* Goal of the exercise
Update the rows from the line with "brown semicircle: moved 3 px left, 2" up to and including the line with "black hexagon: moved 2 px left, 3 px down" by replacing "pink circle" with "magenta circle" and leaving everything else unchanged. Leave the pictures out of the answer.

* Entries

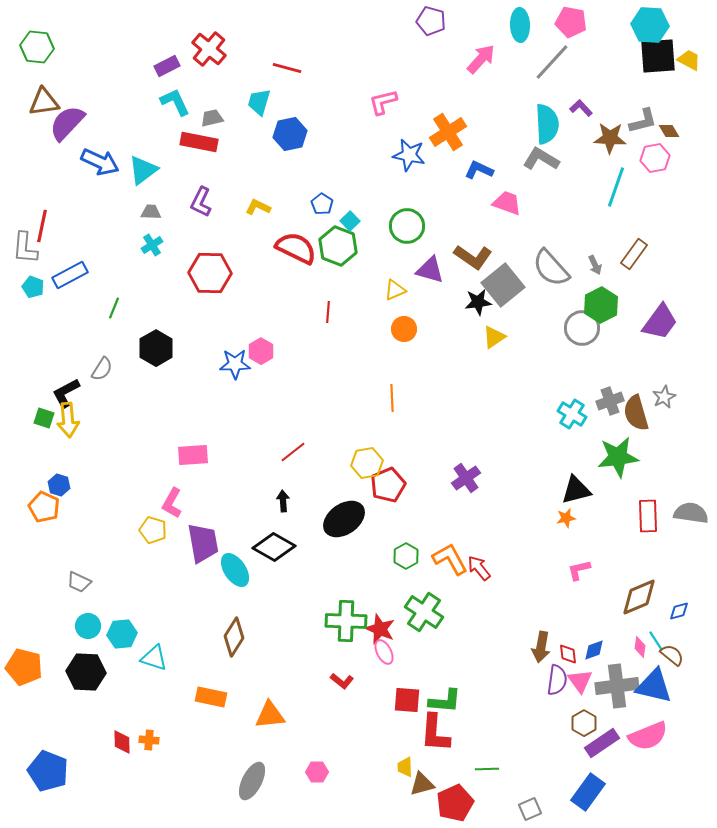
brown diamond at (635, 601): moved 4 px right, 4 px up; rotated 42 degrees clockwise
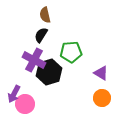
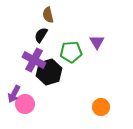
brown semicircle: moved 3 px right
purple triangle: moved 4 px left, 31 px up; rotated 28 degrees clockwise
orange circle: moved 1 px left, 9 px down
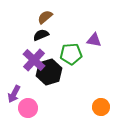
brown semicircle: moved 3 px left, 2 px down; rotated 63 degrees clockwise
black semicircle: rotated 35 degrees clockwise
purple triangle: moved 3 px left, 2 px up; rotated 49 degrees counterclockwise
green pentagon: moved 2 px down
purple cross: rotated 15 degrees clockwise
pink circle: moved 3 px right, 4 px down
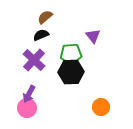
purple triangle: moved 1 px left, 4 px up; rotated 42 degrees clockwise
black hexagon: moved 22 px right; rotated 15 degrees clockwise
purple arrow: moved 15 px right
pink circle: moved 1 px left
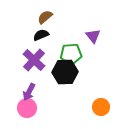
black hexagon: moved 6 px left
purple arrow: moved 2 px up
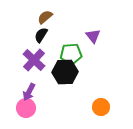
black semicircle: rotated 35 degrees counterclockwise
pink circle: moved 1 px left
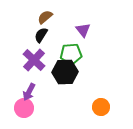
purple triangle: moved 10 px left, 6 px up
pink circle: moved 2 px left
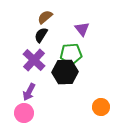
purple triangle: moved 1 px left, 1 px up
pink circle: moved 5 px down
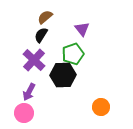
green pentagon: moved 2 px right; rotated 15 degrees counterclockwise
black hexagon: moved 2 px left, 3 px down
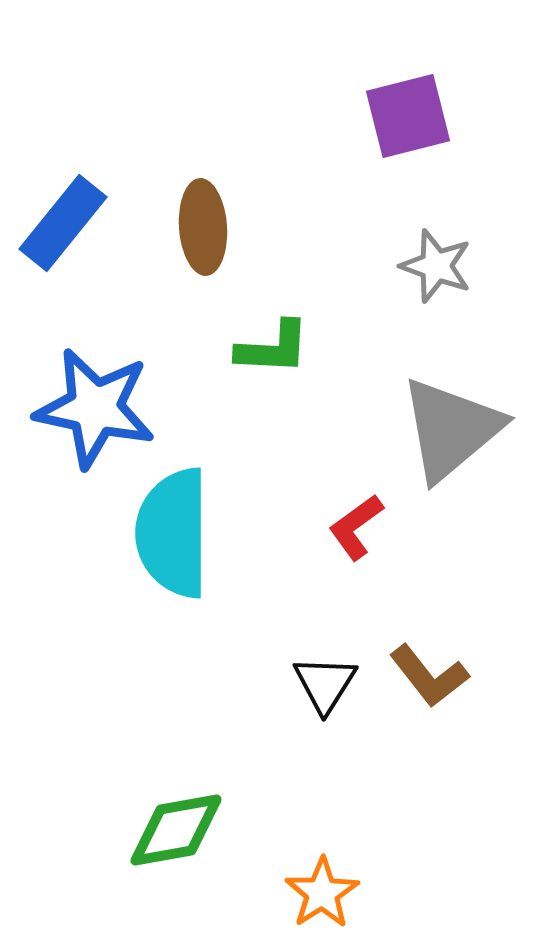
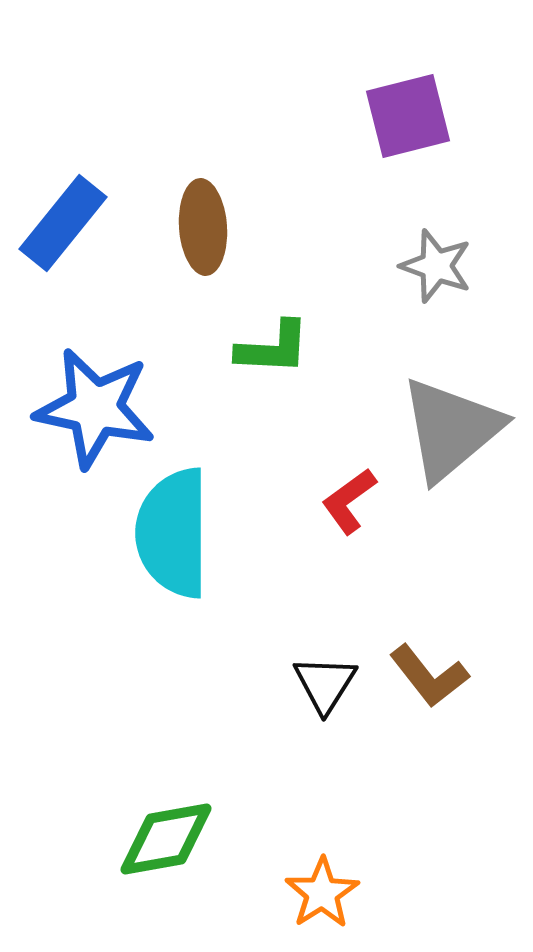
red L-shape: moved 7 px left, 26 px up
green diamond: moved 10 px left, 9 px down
* * *
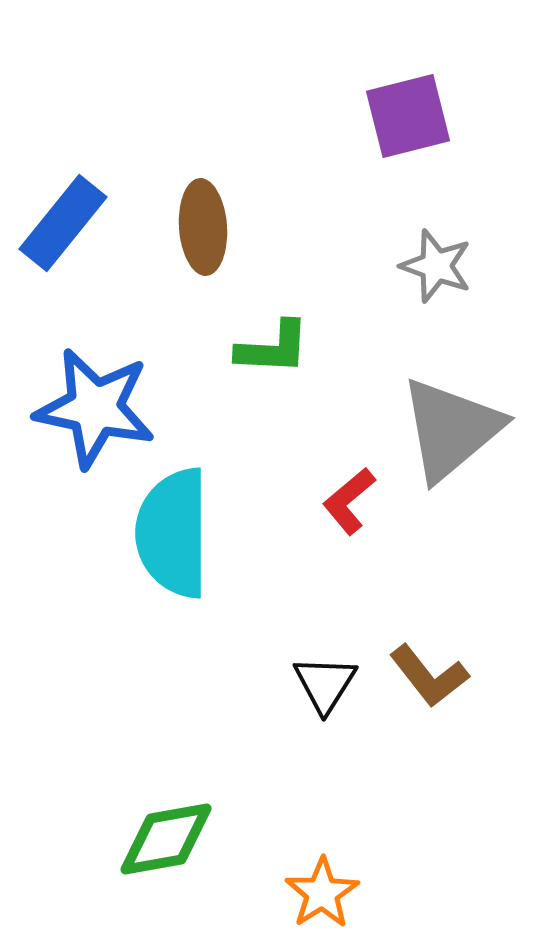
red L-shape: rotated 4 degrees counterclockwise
* * *
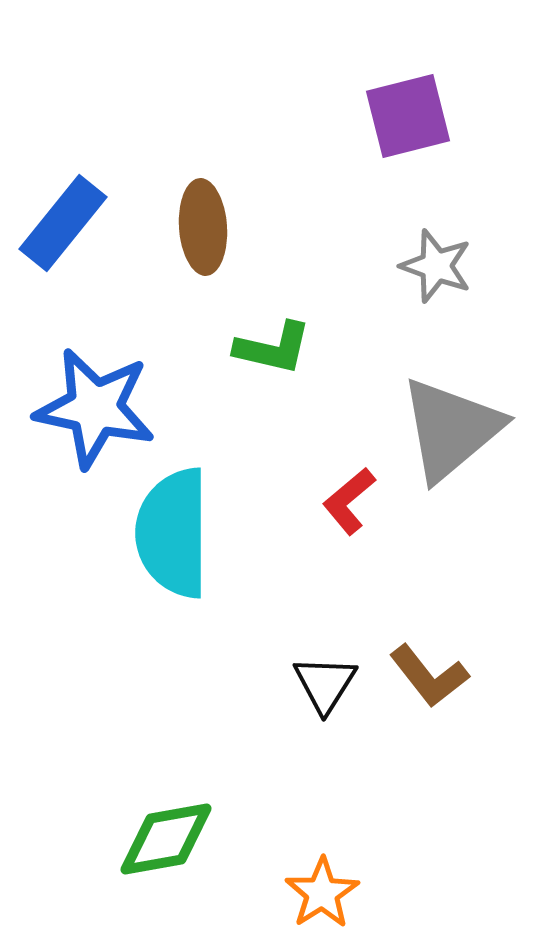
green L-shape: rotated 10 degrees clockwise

* Solution
brown semicircle: moved 3 px left, 2 px down; rotated 63 degrees clockwise
black semicircle: rotated 35 degrees clockwise
purple triangle: moved 3 px left, 2 px up; rotated 49 degrees counterclockwise
green pentagon: moved 2 px down
purple cross: rotated 15 degrees clockwise
magenta circle: moved 3 px right, 4 px down
purple triangle: moved 1 px left, 4 px up; rotated 42 degrees clockwise
black hexagon: moved 22 px right; rotated 15 degrees clockwise
purple arrow: moved 15 px right
magenta circle: moved 1 px left
black hexagon: moved 6 px left
purple arrow: moved 2 px up
black semicircle: rotated 35 degrees counterclockwise
magenta circle: moved 1 px left
purple triangle: moved 10 px left, 6 px up
magenta circle: moved 2 px left
purple triangle: moved 1 px left, 1 px up
magenta circle: moved 5 px down
green pentagon: moved 2 px right; rotated 15 degrees counterclockwise
black hexagon: moved 2 px left, 3 px down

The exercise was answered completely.